:: Given entries ::

▬▬▬

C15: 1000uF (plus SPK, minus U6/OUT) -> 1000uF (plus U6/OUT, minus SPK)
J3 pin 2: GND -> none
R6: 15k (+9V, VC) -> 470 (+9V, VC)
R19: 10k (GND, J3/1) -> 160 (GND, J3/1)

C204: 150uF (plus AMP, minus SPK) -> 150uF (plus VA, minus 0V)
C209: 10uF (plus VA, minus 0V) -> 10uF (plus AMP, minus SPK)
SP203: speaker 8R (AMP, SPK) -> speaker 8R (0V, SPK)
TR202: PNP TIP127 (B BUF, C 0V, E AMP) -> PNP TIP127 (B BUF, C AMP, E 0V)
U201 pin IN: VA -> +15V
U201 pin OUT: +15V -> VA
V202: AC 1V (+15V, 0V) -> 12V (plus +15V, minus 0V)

▬▬▬

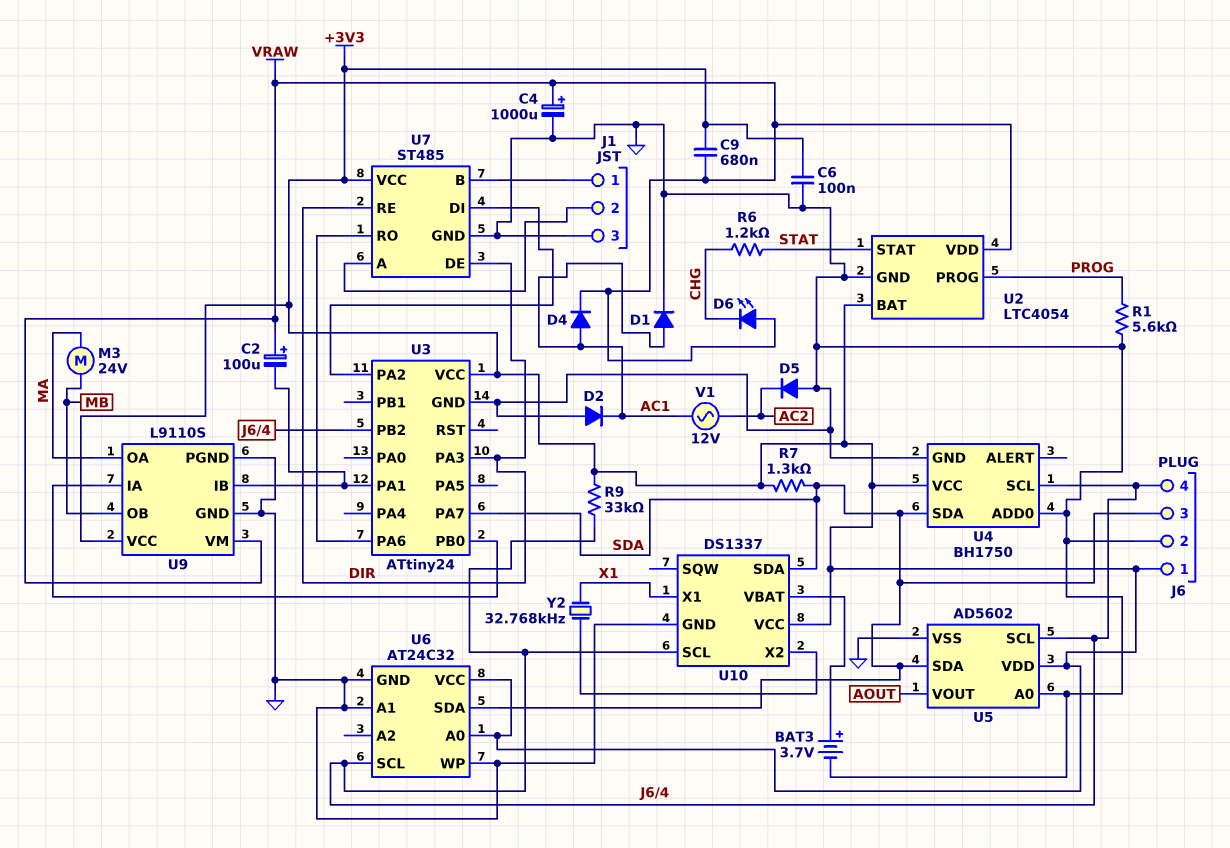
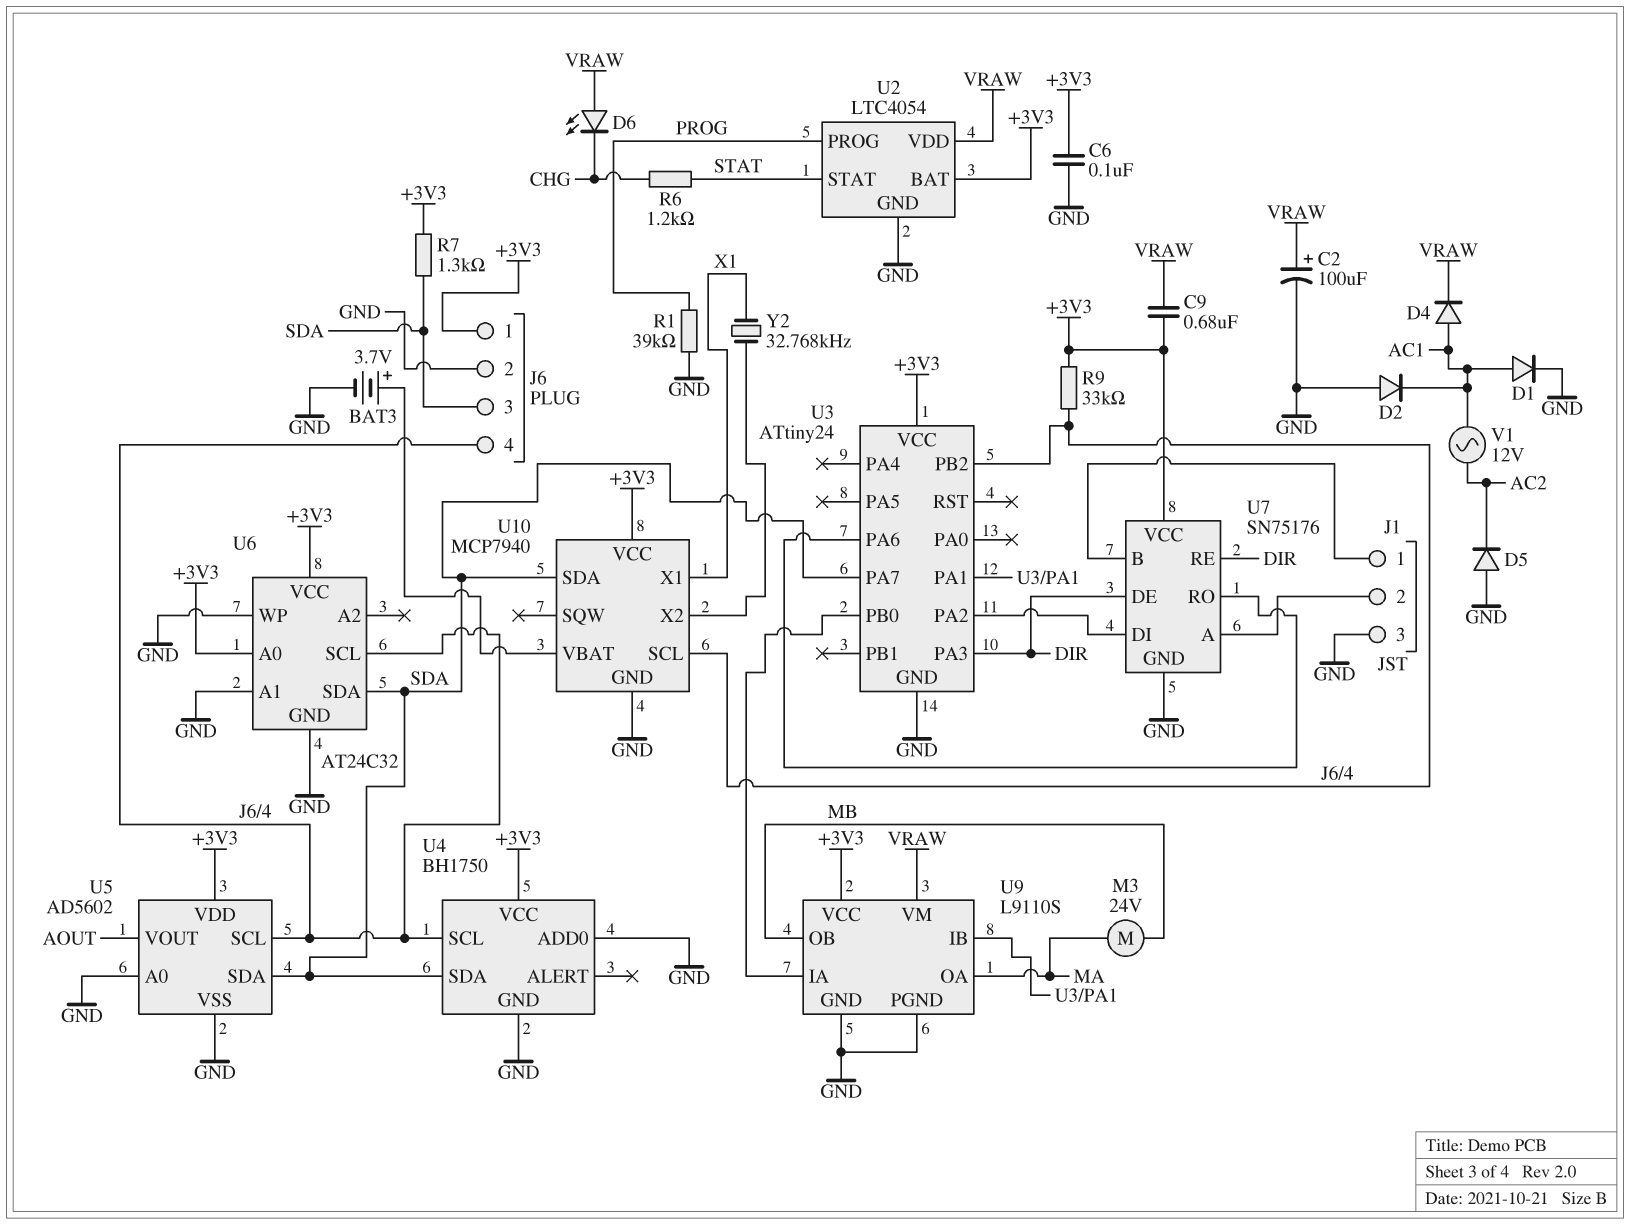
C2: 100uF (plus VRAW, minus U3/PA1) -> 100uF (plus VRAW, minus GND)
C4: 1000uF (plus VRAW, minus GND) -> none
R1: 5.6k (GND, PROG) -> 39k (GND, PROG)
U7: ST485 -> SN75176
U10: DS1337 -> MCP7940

▬▬▬

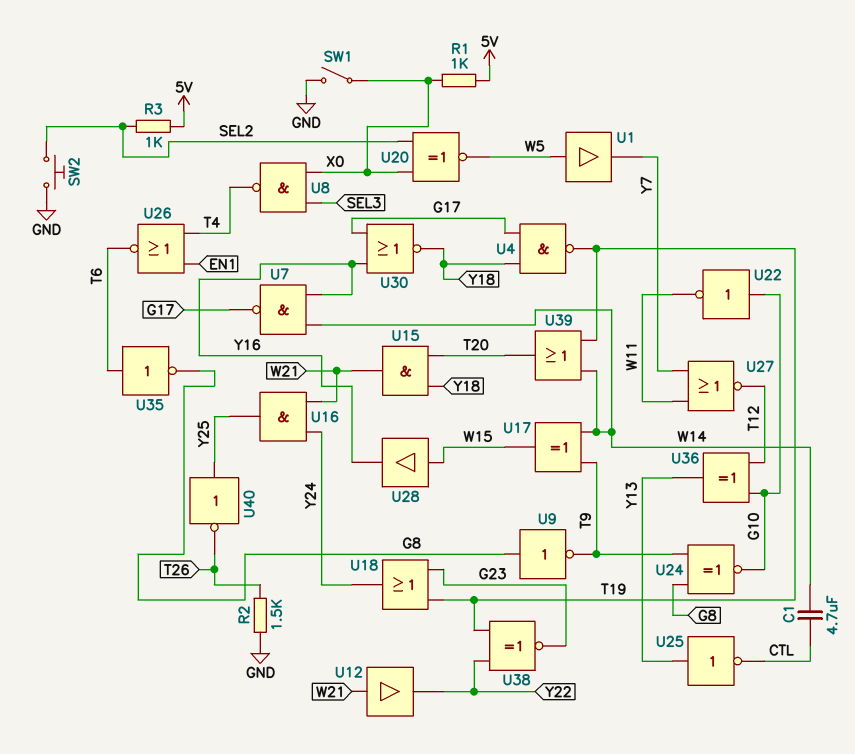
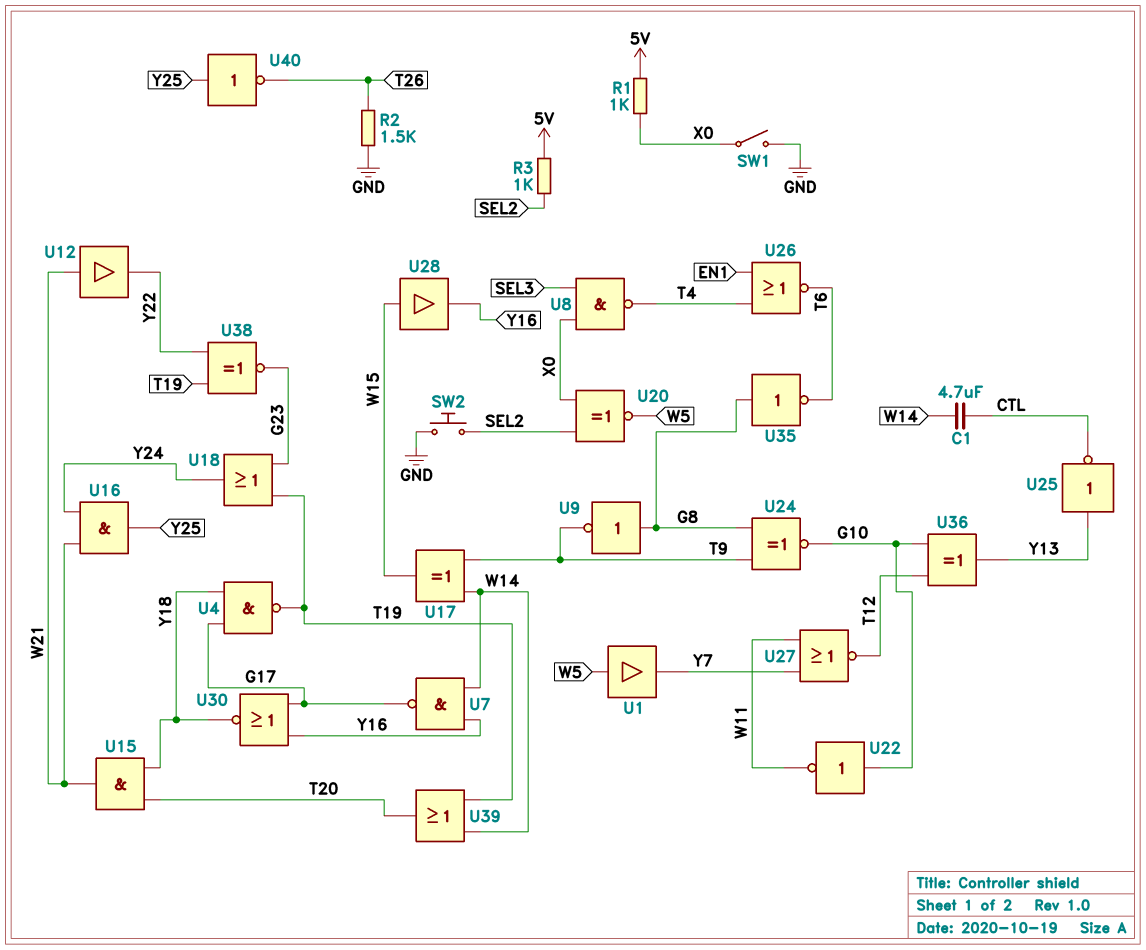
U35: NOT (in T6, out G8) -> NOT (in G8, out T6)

▬▬▬

:: Goal of the exercise ::
Nothing but the lines above from the one containing "C15: 1000uF (plus" through the one containing "V202: AC 1V" should appear in the answer, each repeated exactly.

:: Solution below ::
C15: 1000uF (plus SPK, minus U6/OUT) -> 1000uF (plus U6/OUT, minus SPK)
J3 pin 2: GND -> none
R6: 15k (+9V, VC) -> 470 (+9V, VC)
R19: 10k (GND, J3/1) -> 160 (GND, J3/1)

C204: 150uF (plus AMP, minus SPK) -> 150uF (plus VA, minus 0V)
C209: 10uF (plus VA, minus 0V) -> 10uF (plus AMP, minus SPK)
SP203: speaker 8R (AMP, SPK) -> speaker 8R (0V, SPK)
TR202: PNP TIP127 (B BUF, C 0V, E AMP) -> PNP TIP127 (B BUF, C AMP, E 0V)
U201 pin IN: VA -> +15V
U201 pin OUT: +15V -> VA
V202: AC 1V (+15V, 0V) -> 12V (plus +15V, minus 0V)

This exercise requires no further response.